[Source information]
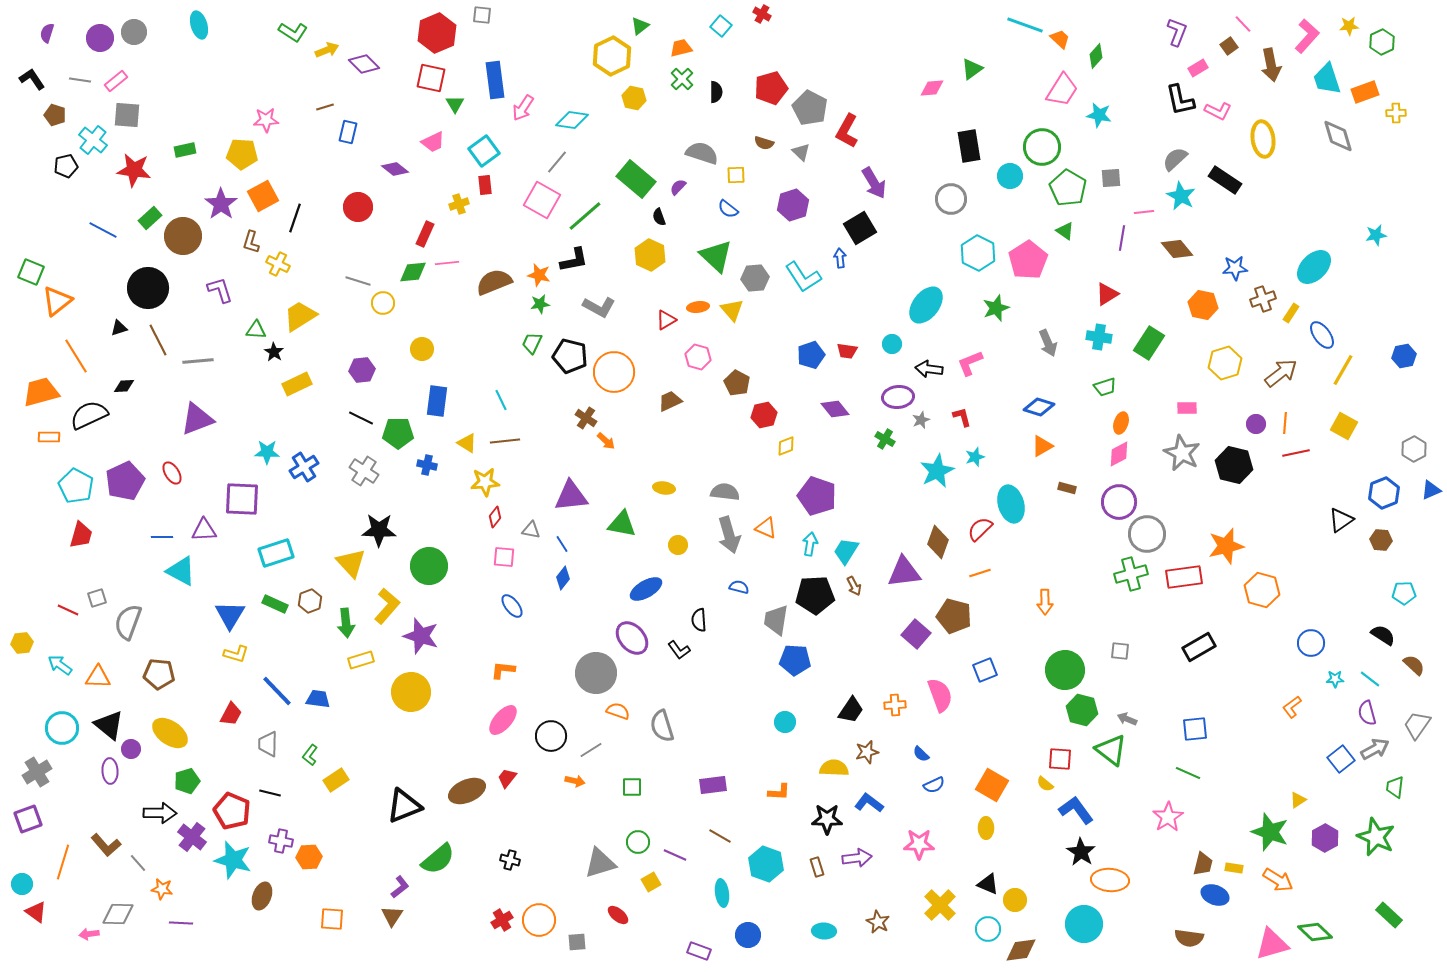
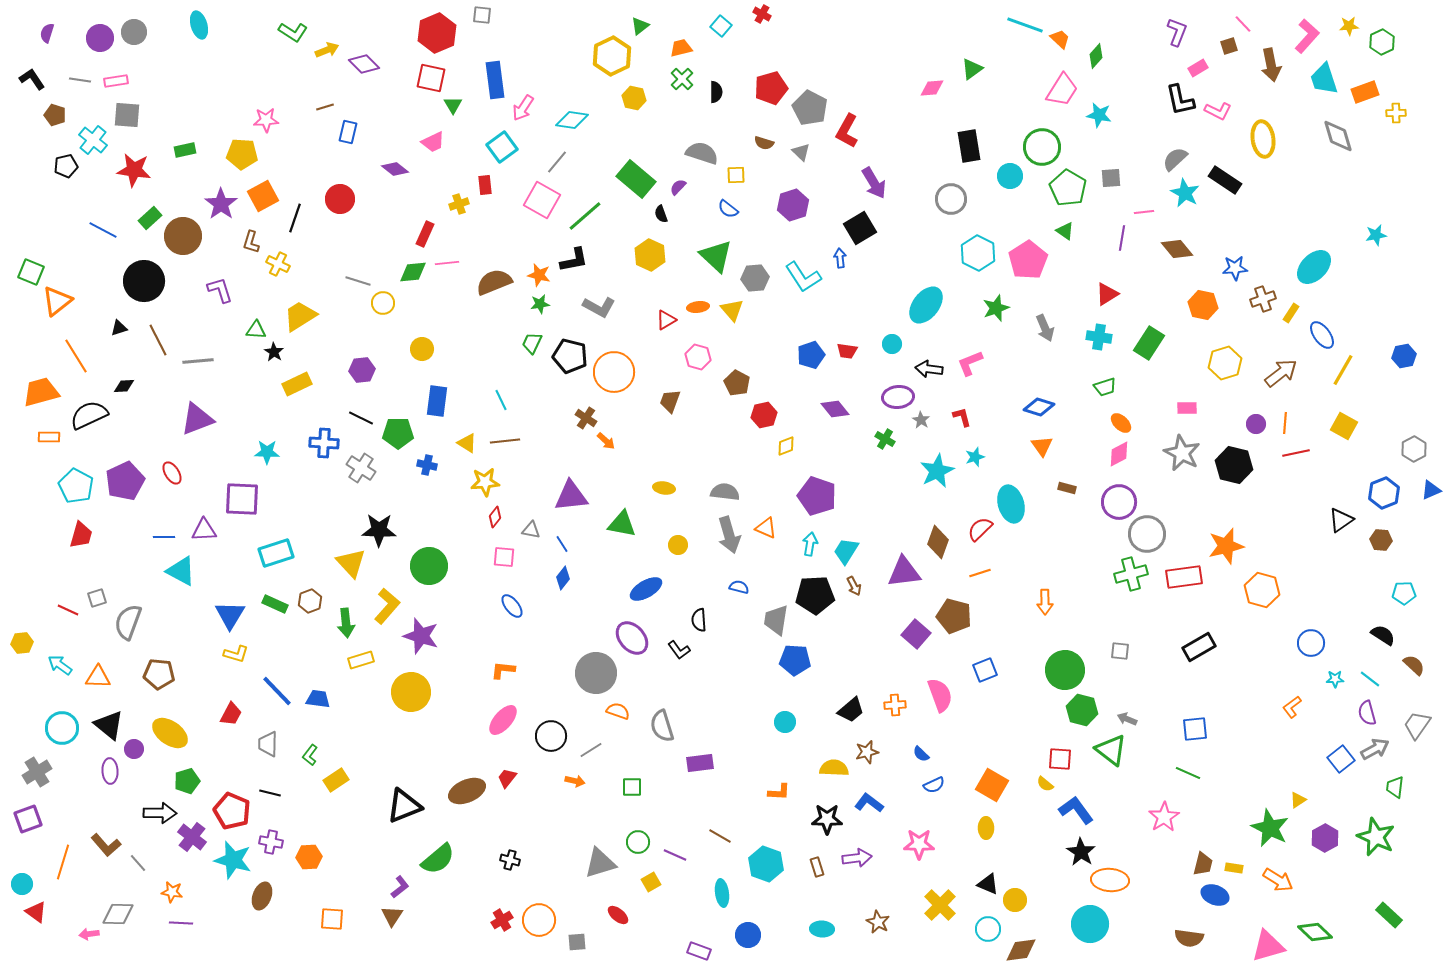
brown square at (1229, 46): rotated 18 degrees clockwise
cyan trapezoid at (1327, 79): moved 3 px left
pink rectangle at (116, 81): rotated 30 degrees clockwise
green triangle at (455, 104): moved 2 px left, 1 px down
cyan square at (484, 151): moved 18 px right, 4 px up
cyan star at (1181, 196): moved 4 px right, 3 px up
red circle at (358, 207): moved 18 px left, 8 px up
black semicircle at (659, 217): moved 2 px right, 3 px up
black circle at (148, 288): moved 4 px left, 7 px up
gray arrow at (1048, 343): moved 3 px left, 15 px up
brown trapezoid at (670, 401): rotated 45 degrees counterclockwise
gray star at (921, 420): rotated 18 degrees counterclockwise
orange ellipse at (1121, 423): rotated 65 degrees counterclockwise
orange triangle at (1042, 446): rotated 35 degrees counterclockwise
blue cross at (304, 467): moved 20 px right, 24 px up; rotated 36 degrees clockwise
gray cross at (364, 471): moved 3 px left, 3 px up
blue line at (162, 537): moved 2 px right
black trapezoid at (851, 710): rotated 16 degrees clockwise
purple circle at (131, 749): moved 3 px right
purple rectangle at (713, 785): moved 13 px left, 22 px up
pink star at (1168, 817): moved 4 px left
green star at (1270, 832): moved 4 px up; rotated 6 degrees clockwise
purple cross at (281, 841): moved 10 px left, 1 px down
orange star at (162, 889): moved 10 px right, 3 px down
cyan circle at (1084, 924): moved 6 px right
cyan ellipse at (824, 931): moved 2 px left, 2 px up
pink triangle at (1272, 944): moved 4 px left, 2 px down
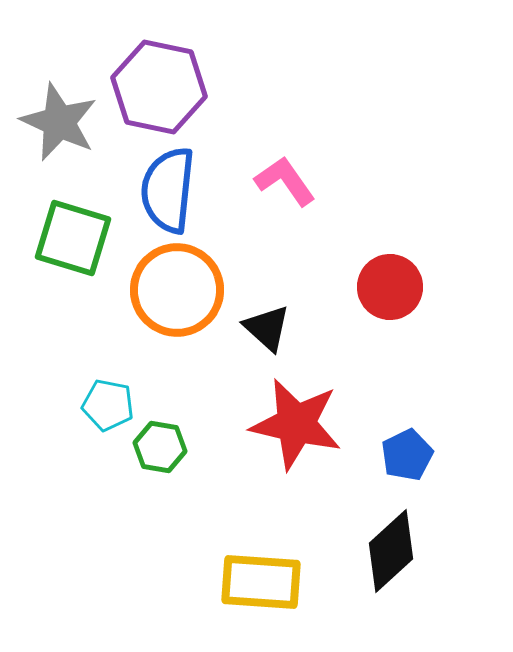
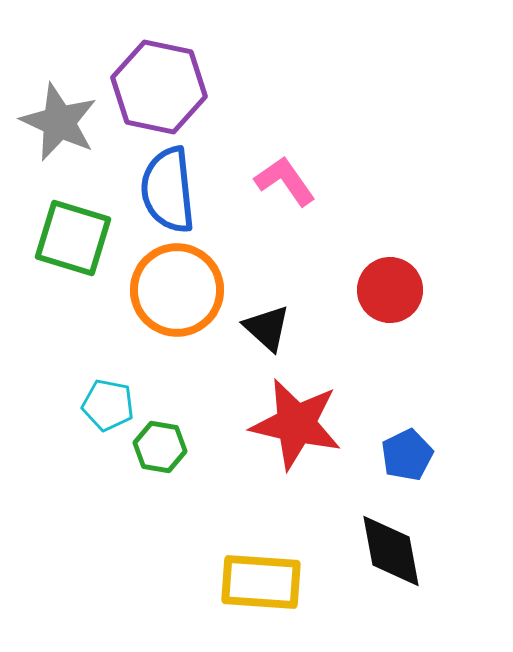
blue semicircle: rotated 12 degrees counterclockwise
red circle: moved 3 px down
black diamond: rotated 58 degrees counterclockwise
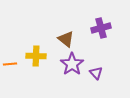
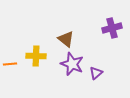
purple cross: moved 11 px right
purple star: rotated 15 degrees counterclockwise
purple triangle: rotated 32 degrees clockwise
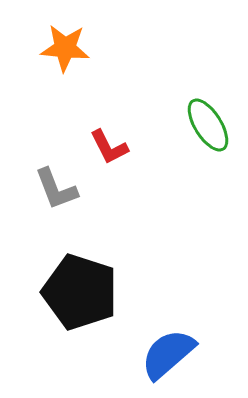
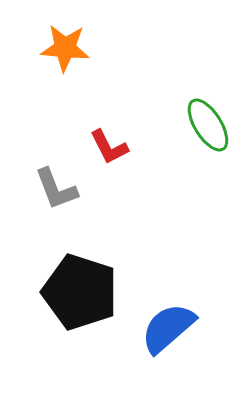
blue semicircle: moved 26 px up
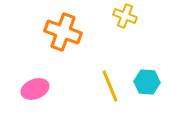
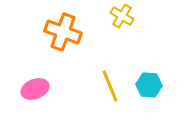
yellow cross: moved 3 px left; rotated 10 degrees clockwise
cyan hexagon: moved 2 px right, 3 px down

[Task requirements]
Write out word for word the lines of the listing above from the line with "brown trapezoid at" to the line with "black diamond: rotated", taking in both of those lines but no pictures.

[Answer below]
brown trapezoid at (670, 401): rotated 45 degrees counterclockwise
gray star at (921, 420): rotated 18 degrees counterclockwise
orange ellipse at (1121, 423): rotated 65 degrees counterclockwise
orange triangle at (1042, 446): rotated 35 degrees counterclockwise
blue cross at (304, 467): moved 20 px right, 24 px up; rotated 36 degrees clockwise
gray cross at (364, 471): moved 3 px left, 3 px up
blue line at (162, 537): moved 2 px right
black trapezoid at (851, 710): rotated 16 degrees clockwise
purple circle at (131, 749): moved 3 px right
purple rectangle at (713, 785): moved 13 px left, 22 px up
pink star at (1168, 817): moved 4 px left
green star at (1270, 832): moved 4 px up; rotated 6 degrees clockwise
purple cross at (281, 841): moved 10 px left, 1 px down
orange star at (162, 889): moved 10 px right, 3 px down
cyan circle at (1084, 924): moved 6 px right
cyan ellipse at (824, 931): moved 2 px left, 2 px up
pink triangle at (1272, 944): moved 4 px left, 2 px down
blue semicircle: rotated 12 degrees counterclockwise
red circle: moved 3 px down
black diamond: rotated 58 degrees counterclockwise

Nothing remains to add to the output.